What needs to be done: Your answer must be the exact lines from the one holding "RGB1 pin G: 6 -> 14" through the end of the entries, with no pictures.

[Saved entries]

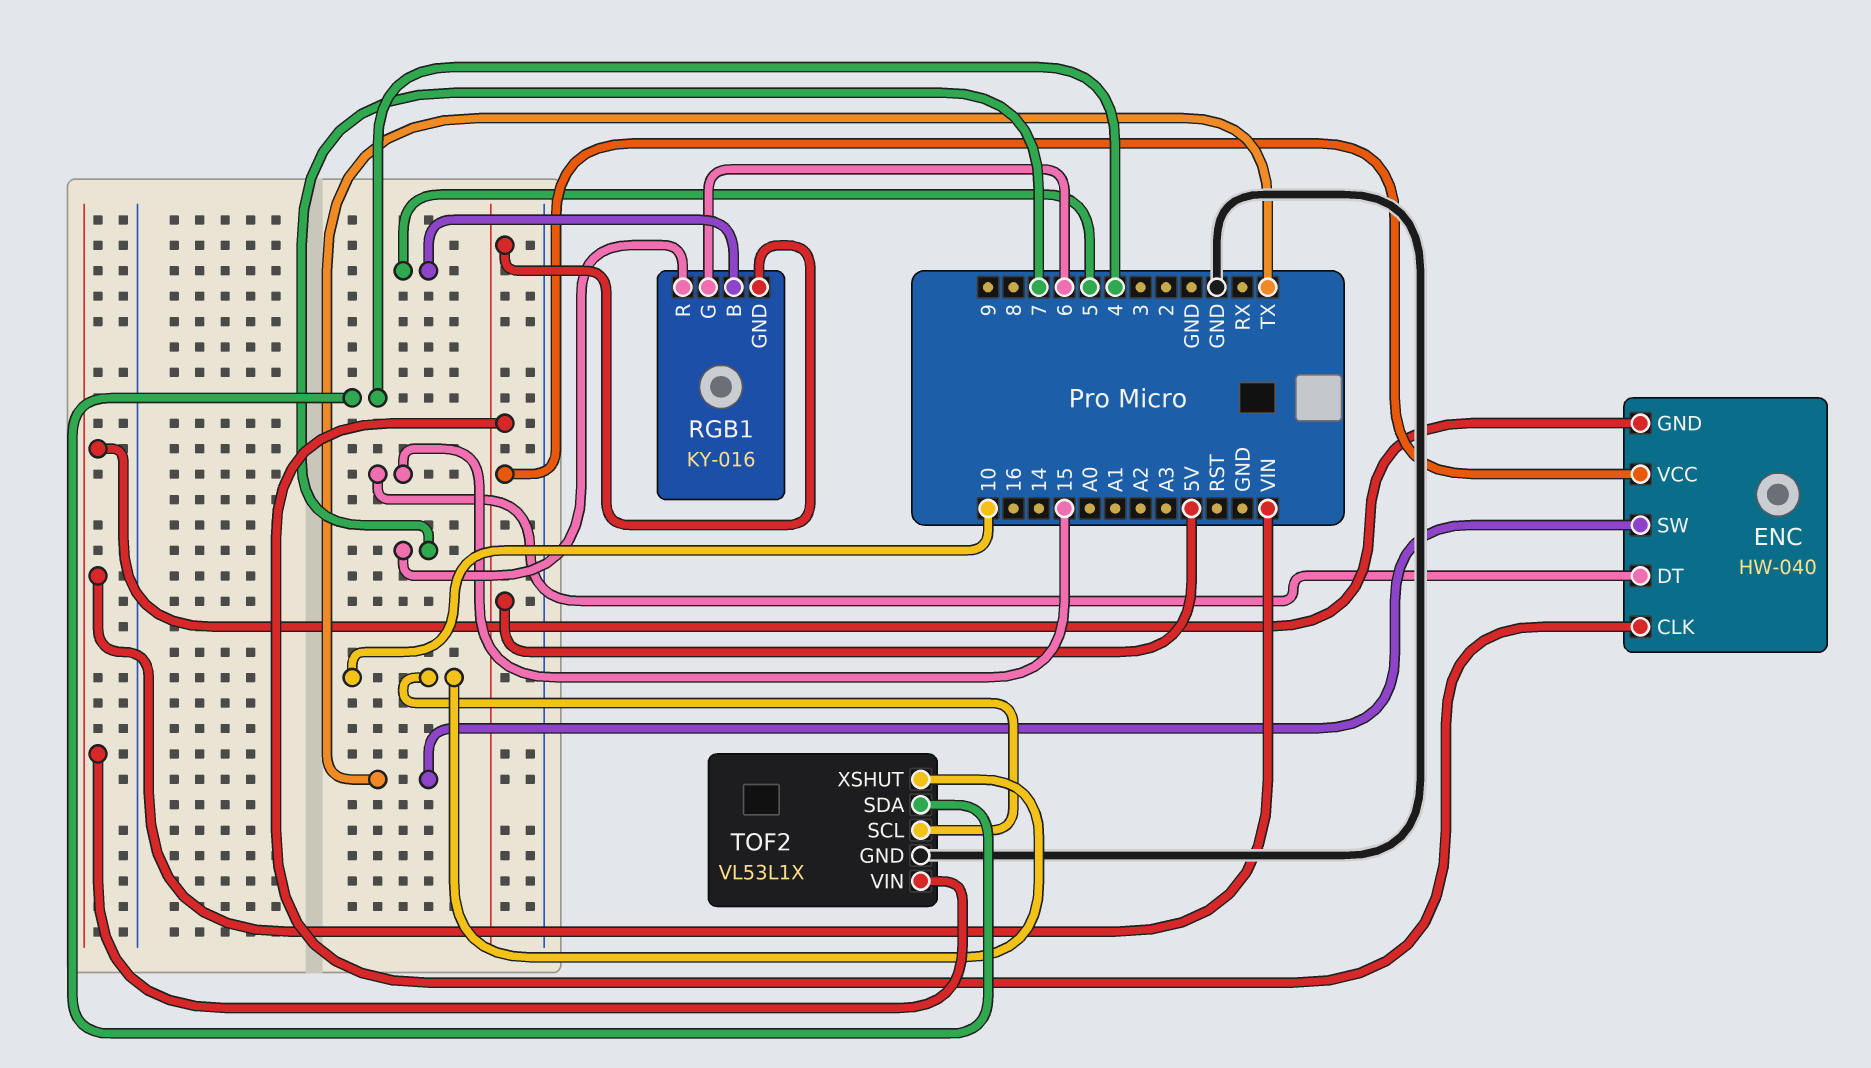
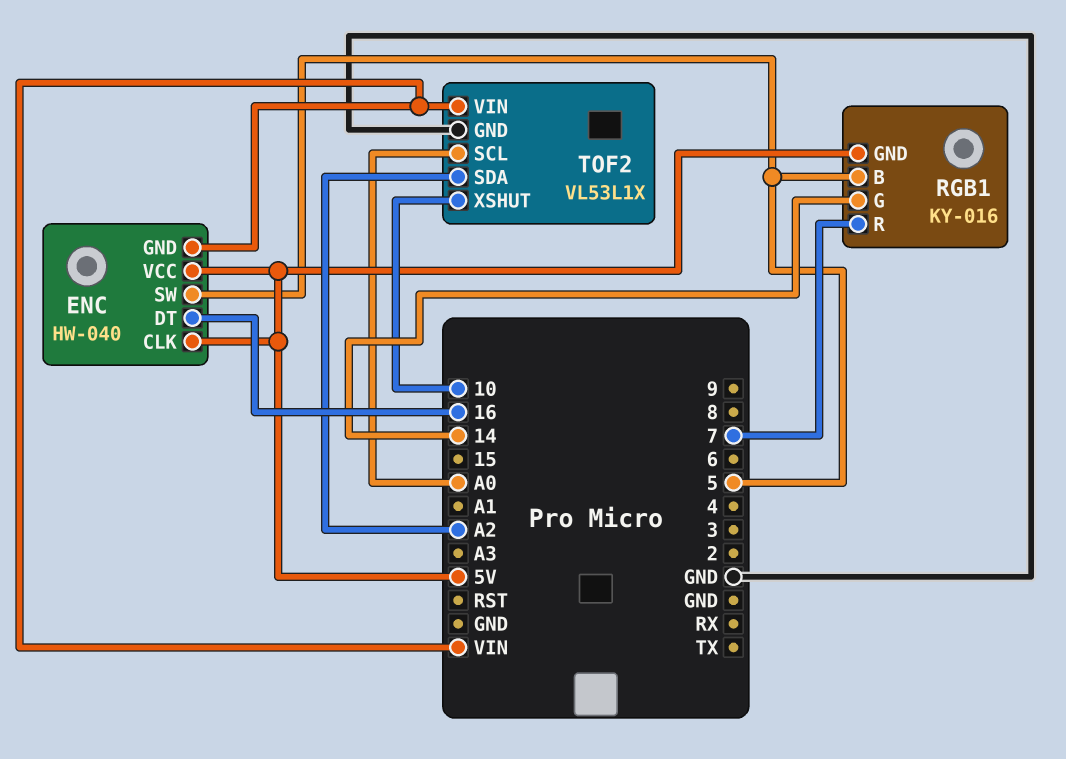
ENC pin DT: 15 -> 16
ENC pin SW: TX -> 5
RGB1 pin G: 6 -> 14
TOF2 pin SCL: 10 -> A0
TOF2 pin SDA: 4 -> A2

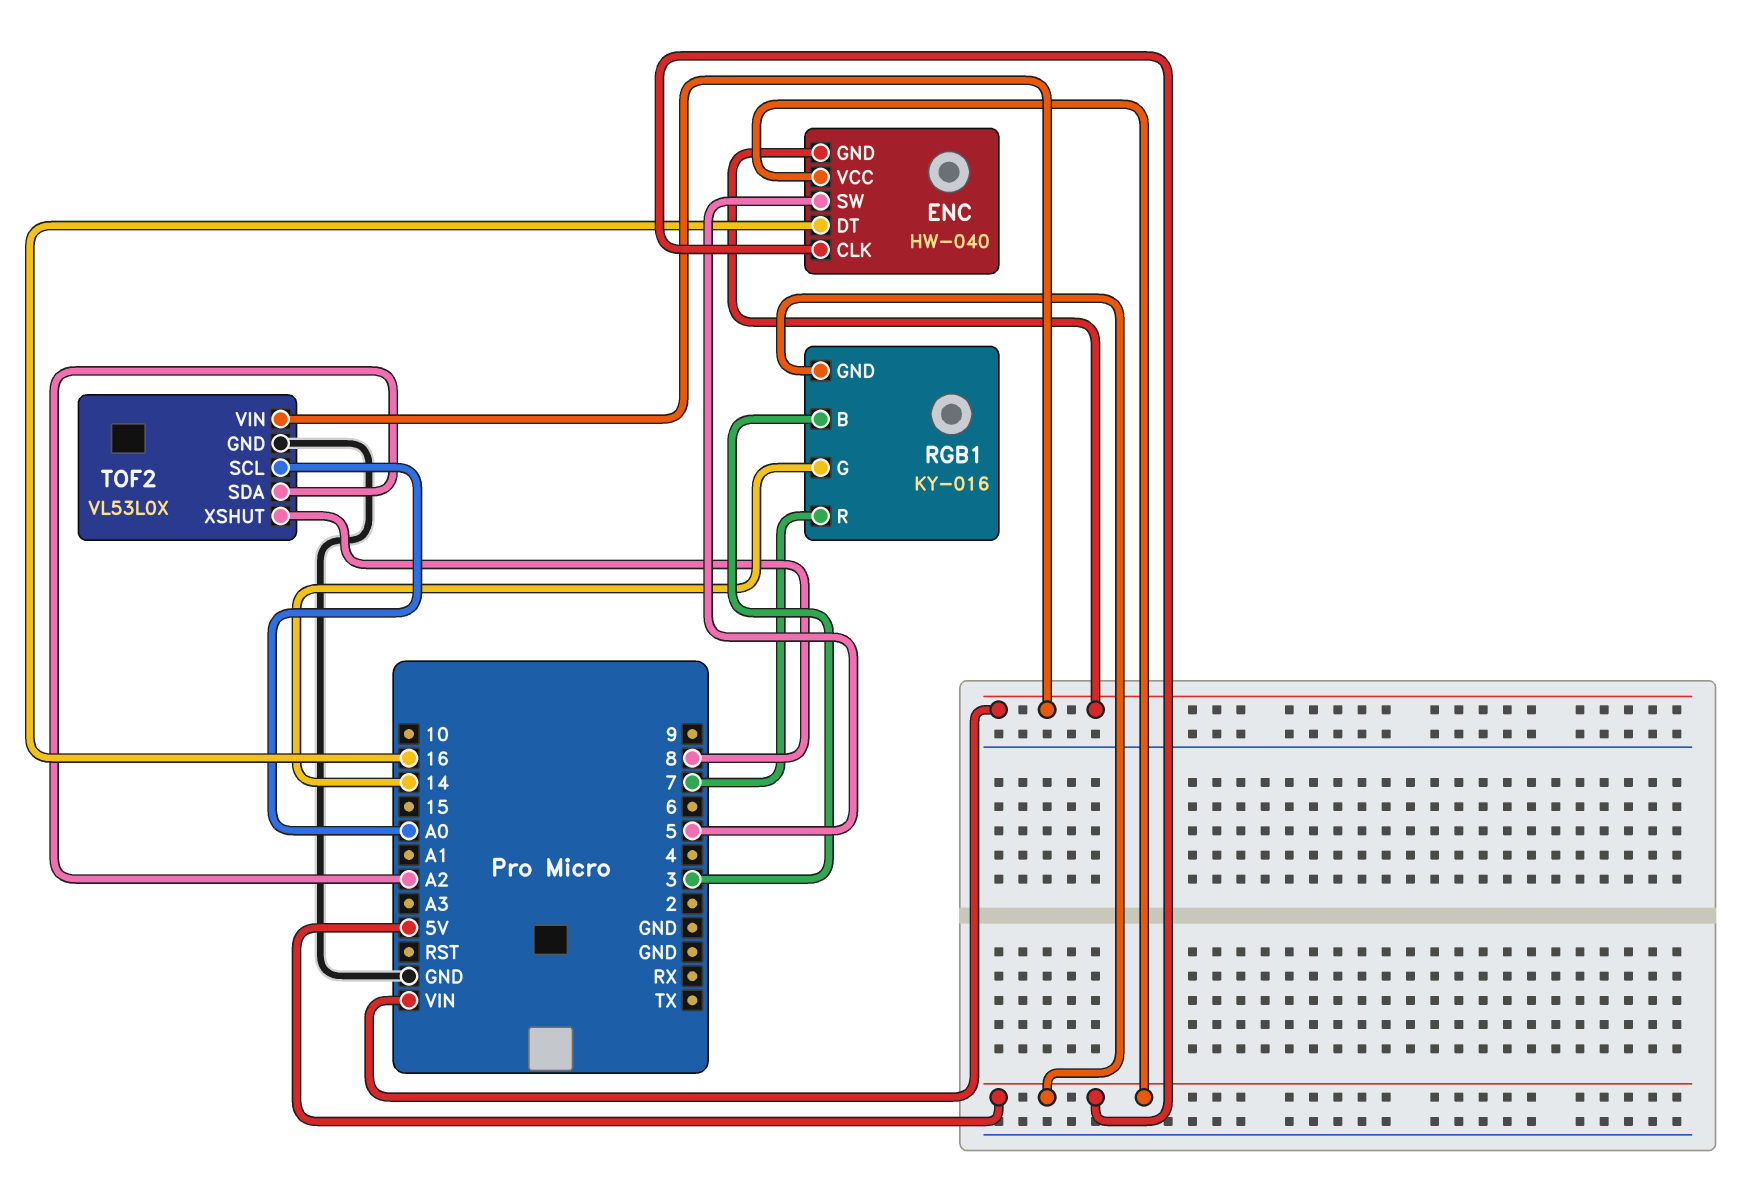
RGB1 pin B: 5 -> 3
TOF2: VL53L1X -> VL53L0X
TOF2 pin XSHUT: 10 -> 8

Output of the task:
RGB1 pin G: 6 -> 14
TOF2 pin SCL: 10 -> A0
TOF2 pin SDA: 4 -> A2

RGB1 pin B: 5 -> 3
TOF2: VL53L1X -> VL53L0X
TOF2 pin XSHUT: 10 -> 8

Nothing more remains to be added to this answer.